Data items
········

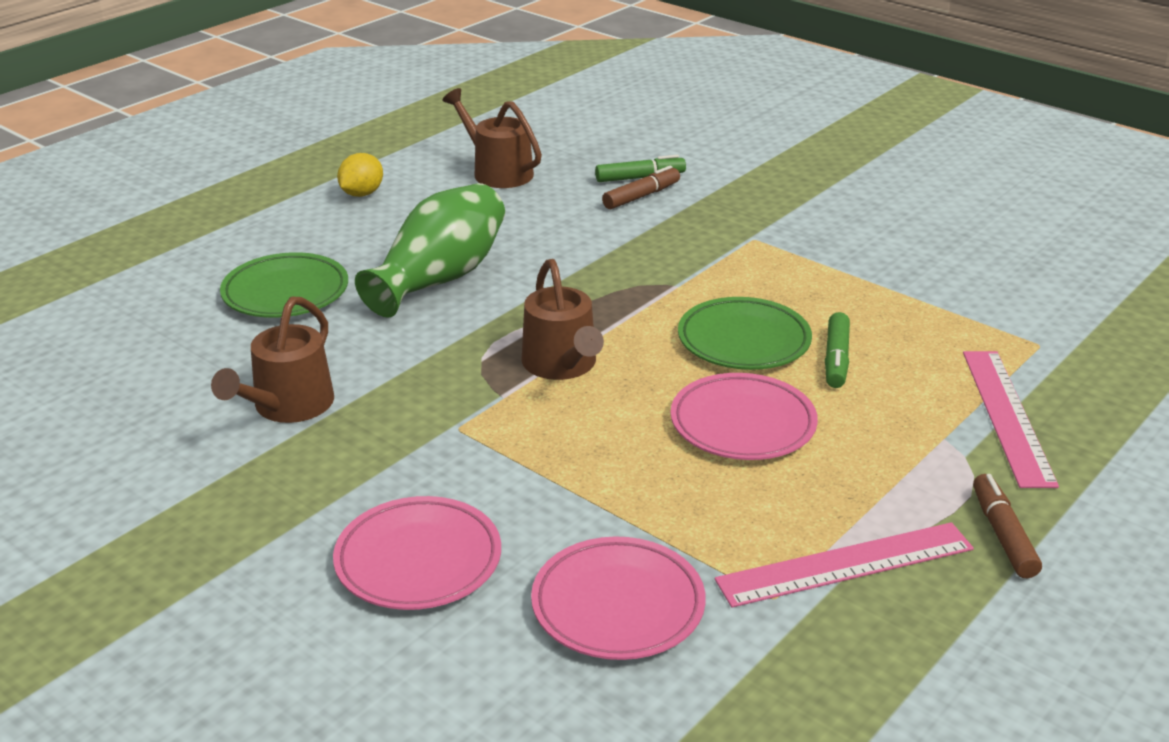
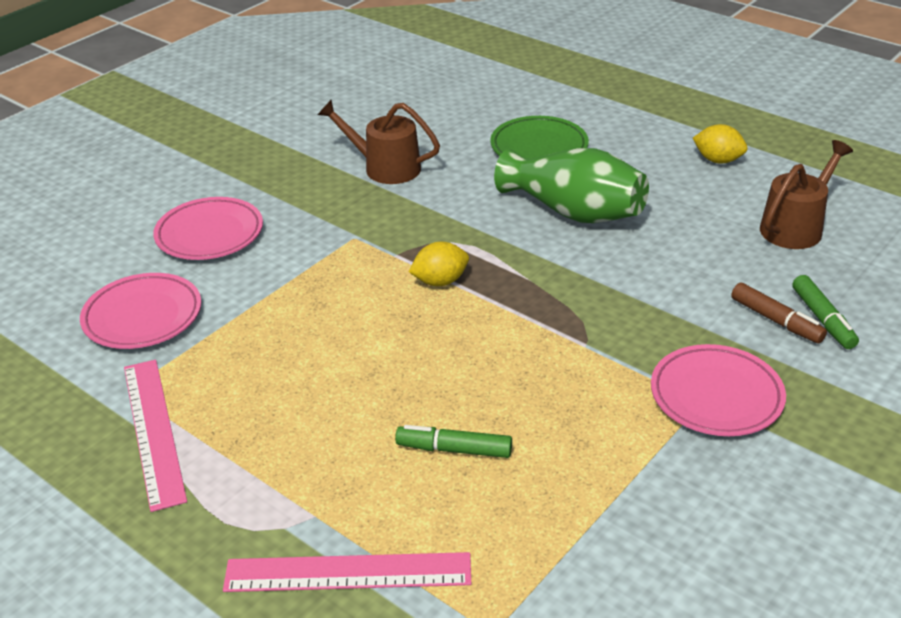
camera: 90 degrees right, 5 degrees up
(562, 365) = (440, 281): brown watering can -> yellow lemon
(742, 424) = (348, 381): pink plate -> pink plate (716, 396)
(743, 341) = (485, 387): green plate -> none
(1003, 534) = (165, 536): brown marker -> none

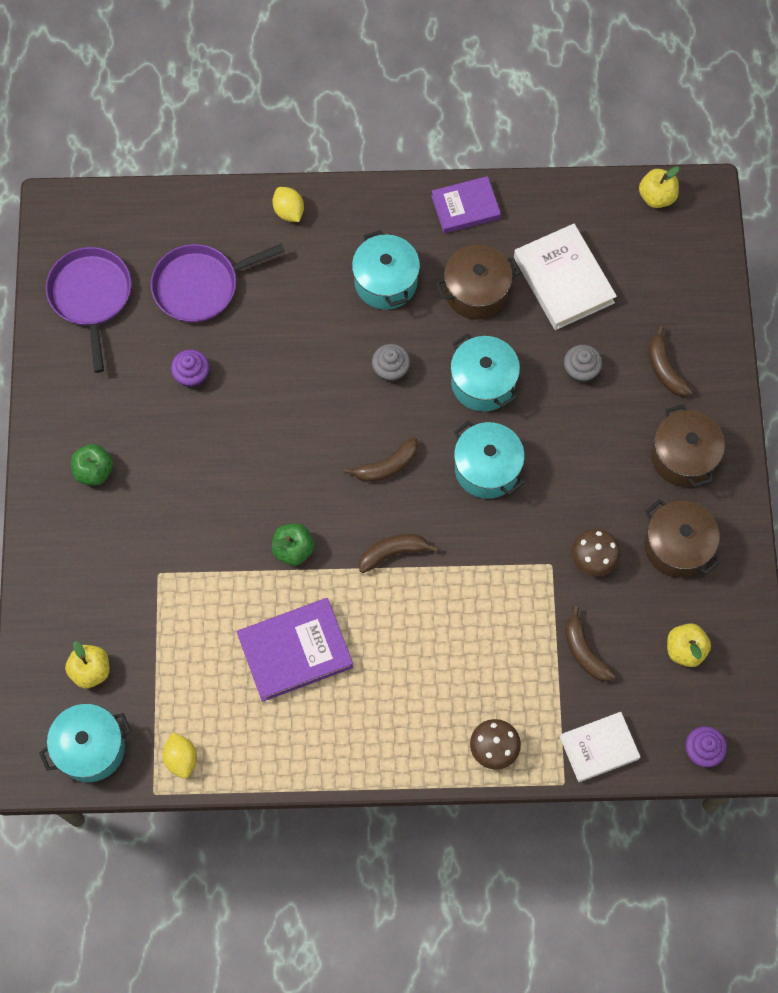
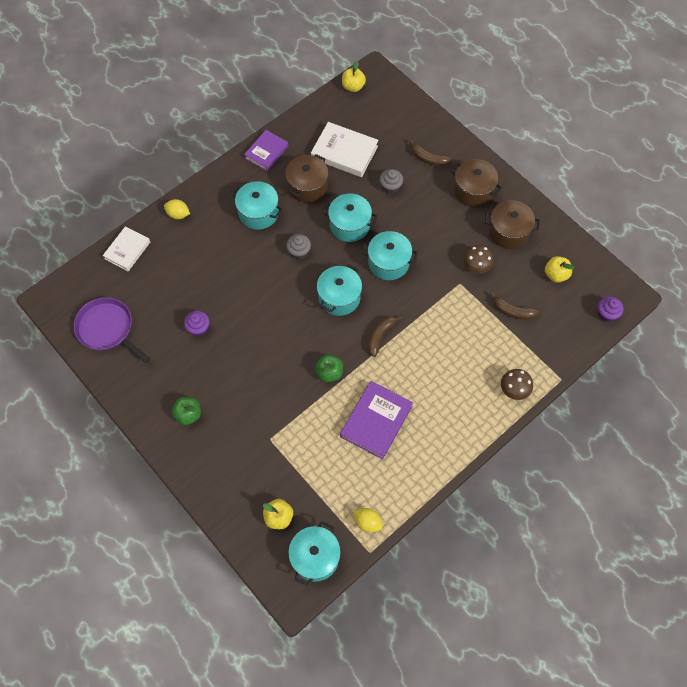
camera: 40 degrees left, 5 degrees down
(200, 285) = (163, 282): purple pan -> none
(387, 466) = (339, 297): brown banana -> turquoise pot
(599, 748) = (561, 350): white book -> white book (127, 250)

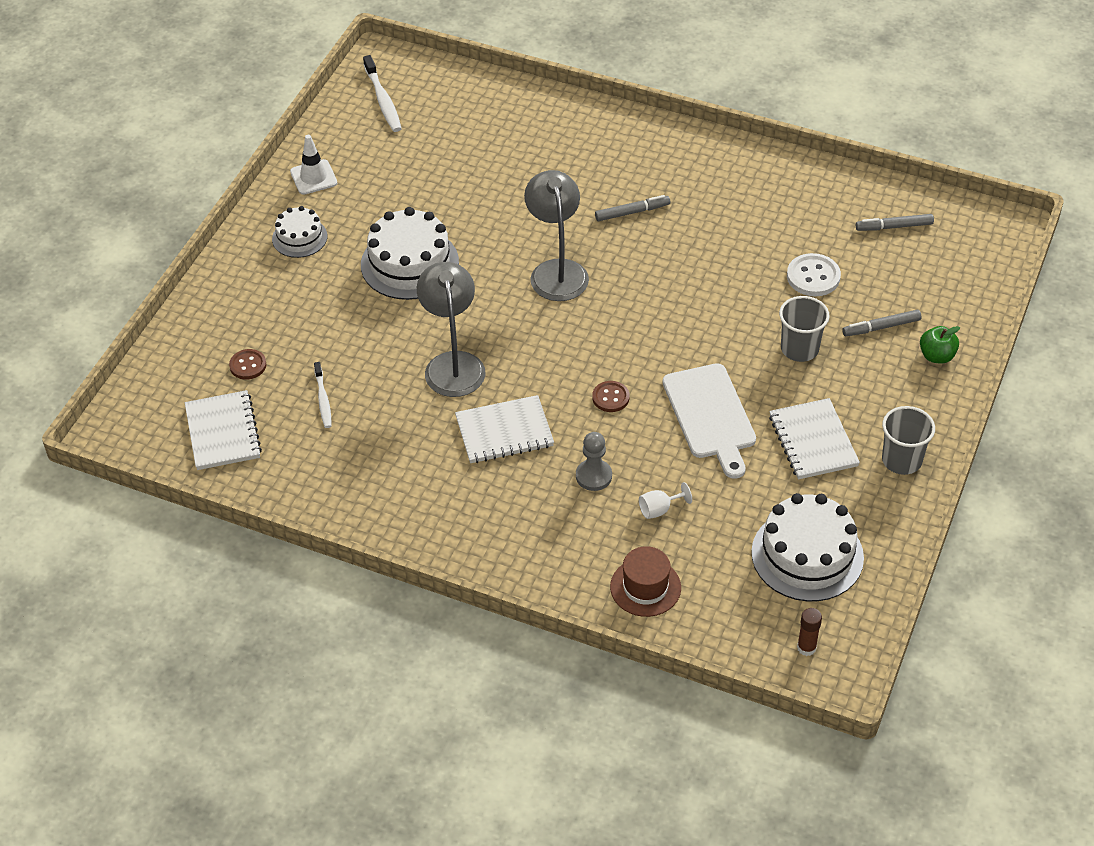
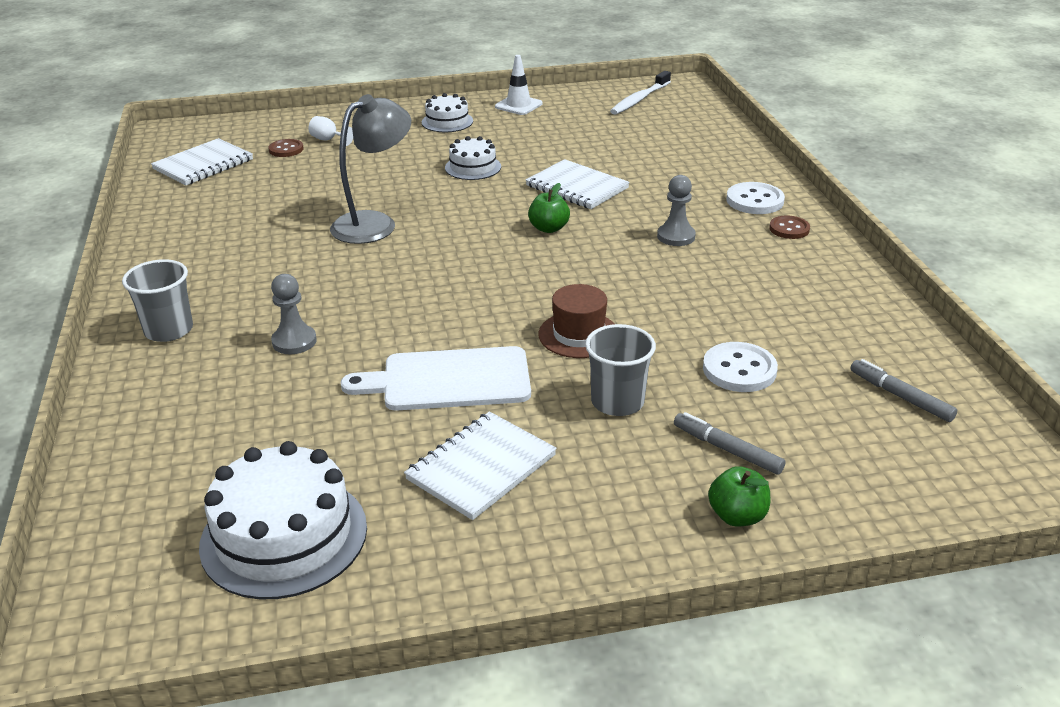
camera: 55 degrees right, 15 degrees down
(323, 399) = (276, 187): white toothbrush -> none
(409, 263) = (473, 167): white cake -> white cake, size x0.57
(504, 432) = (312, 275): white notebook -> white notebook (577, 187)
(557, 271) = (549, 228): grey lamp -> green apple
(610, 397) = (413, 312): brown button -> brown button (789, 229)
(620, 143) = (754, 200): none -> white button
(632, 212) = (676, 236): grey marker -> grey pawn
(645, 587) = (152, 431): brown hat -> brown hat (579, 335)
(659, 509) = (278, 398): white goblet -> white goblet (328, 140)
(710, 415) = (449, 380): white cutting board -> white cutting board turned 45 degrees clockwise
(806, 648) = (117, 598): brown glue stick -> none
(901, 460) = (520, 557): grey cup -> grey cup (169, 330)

········

* Work request
Reproduce only the lines running from the beginning of the entries above to the line holding "(409, 263) = (473, 167): white", inclusive. Pictures stay out of the copy.

* Exercise output
camera: 90 degrees right, 5 degrees up
(562, 365) = (440, 281): brown watering can -> yellow lemon
(742, 424) = (348, 381): pink plate -> pink plate (716, 396)
(743, 341) = (485, 387): green plate -> none
(1003, 534) = (165, 536): brown marker -> none

camera: 40 degrees left, 5 degrees down
(200, 285) = (163, 282): purple pan -> none
(387, 466) = (339, 297): brown banana -> turquoise pot
(599, 748) = (561, 350): white book -> white book (127, 250)

camera: 55 degrees right, 15 degrees down
(323, 399) = (276, 187): white toothbrush -> none
(409, 263) = (473, 167): white cake -> white cake, size x0.57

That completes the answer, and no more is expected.